::: Dataset records

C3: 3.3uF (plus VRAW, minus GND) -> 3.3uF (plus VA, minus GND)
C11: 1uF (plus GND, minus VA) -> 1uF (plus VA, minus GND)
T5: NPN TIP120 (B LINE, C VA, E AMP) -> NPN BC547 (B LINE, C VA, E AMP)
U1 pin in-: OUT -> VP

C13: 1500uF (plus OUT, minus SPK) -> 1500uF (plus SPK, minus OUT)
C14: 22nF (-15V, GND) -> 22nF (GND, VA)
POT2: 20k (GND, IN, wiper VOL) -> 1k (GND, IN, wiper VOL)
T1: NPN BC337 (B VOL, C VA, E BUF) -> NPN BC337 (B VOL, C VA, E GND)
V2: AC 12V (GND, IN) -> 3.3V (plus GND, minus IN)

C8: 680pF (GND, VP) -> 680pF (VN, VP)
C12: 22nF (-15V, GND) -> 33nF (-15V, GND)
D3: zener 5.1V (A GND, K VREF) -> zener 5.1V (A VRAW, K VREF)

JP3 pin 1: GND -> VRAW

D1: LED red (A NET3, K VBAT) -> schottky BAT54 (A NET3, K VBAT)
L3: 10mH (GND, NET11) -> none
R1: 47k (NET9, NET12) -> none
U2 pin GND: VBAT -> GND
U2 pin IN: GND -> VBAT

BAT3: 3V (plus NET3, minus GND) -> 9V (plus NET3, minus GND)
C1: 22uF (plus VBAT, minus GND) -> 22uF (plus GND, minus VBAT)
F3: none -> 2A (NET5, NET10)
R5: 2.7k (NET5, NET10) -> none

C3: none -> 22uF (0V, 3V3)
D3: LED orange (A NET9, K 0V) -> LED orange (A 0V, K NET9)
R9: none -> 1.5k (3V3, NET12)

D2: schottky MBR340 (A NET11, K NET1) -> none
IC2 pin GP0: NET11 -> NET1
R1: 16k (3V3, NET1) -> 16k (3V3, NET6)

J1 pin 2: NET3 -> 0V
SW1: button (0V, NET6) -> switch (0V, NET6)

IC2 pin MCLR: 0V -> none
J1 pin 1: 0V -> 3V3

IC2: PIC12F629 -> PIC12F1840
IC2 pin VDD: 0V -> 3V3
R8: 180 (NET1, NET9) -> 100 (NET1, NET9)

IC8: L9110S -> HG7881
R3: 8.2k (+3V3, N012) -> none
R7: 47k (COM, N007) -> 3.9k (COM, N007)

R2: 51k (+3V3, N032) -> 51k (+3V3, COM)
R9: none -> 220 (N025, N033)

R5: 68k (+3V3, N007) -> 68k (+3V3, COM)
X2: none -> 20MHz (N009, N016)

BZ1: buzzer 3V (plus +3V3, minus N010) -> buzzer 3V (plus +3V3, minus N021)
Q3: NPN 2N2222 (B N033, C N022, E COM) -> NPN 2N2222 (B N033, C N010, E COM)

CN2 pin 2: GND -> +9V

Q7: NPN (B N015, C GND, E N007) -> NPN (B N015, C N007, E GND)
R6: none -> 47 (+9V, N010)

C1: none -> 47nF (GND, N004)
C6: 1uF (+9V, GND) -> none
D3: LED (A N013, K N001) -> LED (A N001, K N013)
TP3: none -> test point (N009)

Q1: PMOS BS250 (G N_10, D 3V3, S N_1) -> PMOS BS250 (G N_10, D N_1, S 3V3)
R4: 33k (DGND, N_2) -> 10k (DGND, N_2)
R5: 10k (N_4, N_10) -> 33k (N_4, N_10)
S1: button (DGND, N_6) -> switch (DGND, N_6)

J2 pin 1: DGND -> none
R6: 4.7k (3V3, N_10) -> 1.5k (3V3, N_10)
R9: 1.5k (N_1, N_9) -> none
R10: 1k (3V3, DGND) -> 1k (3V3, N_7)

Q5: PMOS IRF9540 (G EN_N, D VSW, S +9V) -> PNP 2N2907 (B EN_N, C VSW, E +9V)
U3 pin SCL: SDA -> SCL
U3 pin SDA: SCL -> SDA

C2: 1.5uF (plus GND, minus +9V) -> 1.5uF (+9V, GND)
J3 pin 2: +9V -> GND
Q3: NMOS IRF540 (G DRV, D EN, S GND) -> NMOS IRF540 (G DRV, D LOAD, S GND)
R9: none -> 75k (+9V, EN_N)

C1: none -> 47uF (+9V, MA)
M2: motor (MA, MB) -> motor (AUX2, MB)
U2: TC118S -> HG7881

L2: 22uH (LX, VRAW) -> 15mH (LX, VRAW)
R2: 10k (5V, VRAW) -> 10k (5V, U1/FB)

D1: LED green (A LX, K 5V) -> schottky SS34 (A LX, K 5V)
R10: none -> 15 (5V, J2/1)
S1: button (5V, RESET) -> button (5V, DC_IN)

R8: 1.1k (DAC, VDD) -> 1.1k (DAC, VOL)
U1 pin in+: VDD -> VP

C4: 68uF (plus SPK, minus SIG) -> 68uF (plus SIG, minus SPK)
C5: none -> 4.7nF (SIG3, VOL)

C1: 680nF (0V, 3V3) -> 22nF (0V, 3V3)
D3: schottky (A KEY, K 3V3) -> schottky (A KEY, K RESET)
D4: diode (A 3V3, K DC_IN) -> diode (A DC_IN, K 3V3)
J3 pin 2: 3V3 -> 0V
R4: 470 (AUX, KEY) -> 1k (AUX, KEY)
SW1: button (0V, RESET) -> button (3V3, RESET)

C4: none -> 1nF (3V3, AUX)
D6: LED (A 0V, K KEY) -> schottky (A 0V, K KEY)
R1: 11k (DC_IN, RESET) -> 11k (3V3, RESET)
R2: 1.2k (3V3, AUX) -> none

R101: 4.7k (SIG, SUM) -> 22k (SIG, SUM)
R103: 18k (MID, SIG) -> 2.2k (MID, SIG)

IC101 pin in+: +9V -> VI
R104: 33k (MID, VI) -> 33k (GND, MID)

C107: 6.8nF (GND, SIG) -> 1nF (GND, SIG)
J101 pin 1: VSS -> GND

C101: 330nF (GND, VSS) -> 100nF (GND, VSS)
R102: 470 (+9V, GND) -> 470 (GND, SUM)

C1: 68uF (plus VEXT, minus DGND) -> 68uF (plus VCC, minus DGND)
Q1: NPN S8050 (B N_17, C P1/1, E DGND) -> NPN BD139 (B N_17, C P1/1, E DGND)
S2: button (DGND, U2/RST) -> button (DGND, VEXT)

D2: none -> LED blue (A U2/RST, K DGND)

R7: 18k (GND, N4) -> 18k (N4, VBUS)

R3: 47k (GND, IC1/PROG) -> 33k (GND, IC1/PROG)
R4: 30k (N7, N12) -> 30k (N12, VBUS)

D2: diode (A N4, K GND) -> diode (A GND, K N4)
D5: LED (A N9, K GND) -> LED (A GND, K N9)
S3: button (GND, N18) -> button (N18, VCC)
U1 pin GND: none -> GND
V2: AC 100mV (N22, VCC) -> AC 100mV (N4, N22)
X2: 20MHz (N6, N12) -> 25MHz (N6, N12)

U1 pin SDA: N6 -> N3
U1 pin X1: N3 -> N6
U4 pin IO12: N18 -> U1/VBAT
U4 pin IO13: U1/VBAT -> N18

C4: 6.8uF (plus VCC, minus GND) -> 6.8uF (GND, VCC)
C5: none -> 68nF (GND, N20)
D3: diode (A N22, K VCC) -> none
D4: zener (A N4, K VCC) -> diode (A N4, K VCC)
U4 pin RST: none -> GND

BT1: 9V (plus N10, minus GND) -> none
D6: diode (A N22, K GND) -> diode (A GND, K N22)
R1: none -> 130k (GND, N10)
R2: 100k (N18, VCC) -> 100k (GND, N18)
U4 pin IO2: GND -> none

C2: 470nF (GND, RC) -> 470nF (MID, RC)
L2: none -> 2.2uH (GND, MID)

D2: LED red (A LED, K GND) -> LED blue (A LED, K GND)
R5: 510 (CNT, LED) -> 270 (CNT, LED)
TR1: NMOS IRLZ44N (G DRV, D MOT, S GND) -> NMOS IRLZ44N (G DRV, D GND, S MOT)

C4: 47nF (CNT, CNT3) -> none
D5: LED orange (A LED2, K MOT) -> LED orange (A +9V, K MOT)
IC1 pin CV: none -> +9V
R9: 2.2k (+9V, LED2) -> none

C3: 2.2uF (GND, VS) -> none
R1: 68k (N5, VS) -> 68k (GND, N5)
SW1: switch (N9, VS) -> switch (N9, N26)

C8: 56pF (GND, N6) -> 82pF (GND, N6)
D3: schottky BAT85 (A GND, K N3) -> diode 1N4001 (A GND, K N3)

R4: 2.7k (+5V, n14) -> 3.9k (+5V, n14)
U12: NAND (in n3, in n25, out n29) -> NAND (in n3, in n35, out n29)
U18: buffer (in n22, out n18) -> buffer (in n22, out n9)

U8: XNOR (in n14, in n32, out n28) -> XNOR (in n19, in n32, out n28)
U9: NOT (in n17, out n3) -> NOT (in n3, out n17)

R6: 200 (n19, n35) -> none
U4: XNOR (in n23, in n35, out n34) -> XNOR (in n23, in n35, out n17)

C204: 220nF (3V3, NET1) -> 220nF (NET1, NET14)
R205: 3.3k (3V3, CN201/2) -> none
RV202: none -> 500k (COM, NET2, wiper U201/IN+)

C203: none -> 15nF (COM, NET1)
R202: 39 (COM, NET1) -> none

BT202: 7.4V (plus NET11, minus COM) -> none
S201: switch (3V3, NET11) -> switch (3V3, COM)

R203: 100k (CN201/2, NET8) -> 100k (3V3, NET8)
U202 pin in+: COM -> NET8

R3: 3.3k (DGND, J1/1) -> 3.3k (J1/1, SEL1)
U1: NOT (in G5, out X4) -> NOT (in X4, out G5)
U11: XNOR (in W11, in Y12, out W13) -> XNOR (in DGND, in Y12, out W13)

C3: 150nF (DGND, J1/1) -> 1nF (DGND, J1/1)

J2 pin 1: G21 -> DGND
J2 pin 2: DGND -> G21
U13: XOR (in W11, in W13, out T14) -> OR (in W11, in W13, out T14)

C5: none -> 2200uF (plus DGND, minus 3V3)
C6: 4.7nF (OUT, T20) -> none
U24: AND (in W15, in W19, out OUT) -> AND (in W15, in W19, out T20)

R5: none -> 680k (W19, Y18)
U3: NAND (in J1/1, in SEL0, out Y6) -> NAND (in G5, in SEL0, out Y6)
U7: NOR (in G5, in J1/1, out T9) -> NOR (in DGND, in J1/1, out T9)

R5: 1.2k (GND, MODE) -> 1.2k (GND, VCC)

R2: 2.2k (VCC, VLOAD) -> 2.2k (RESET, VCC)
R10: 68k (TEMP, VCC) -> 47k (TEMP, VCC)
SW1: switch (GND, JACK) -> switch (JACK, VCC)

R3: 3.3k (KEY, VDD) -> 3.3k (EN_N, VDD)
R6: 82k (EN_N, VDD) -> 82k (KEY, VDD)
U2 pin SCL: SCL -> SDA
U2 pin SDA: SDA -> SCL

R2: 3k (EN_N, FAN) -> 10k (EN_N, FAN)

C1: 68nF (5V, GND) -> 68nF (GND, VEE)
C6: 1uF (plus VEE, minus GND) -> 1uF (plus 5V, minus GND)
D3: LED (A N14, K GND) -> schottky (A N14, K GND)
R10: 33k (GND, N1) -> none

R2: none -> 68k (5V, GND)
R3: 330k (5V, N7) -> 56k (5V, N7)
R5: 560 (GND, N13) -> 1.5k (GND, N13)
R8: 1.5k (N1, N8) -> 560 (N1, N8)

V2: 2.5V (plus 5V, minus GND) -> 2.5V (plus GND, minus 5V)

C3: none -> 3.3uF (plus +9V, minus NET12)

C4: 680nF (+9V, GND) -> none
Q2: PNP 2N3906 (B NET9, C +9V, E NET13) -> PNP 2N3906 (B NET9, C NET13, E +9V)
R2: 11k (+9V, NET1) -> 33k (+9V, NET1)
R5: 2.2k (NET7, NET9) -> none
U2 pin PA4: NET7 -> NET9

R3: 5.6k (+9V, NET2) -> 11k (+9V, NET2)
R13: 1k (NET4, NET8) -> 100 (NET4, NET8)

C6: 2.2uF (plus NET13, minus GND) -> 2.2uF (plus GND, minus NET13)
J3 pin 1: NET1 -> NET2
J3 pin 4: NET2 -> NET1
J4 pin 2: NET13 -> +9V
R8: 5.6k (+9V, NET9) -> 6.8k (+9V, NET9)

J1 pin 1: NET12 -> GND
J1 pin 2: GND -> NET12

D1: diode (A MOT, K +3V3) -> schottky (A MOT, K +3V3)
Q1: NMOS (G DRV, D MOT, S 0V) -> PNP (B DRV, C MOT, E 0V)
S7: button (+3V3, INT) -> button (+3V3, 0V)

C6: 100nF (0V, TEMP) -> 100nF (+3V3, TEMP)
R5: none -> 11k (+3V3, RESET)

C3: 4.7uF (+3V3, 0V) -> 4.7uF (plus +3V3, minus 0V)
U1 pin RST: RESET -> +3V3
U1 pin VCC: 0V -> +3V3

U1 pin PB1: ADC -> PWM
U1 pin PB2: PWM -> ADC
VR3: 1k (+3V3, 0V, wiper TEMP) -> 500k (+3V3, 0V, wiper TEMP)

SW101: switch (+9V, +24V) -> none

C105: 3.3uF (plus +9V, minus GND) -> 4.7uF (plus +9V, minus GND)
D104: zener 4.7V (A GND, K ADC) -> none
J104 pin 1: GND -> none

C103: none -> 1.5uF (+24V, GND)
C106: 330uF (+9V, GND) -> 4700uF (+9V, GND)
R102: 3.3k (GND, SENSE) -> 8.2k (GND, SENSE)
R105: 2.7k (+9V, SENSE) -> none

::::::

● Exercise details: Copy, exactly and only, the lines above that begin with the one containing "R6: 4.7k (3V3, N_10) -> 1.5k (3V3, N_10)" and finish with the one containing "C2: 1.5uF (plus".

● Task result:
R6: 4.7k (3V3, N_10) -> 1.5k (3V3, N_10)
R9: 1.5k (N_1, N_9) -> none
R10: 1k (3V3, DGND) -> 1k (3V3, N_7)

Q5: PMOS IRF9540 (G EN_N, D VSW, S +9V) -> PNP 2N2907 (B EN_N, C VSW, E +9V)
U3 pin SCL: SDA -> SCL
U3 pin SDA: SCL -> SDA

C2: 1.5uF (plus GND, minus +9V) -> 1.5uF (+9V, GND)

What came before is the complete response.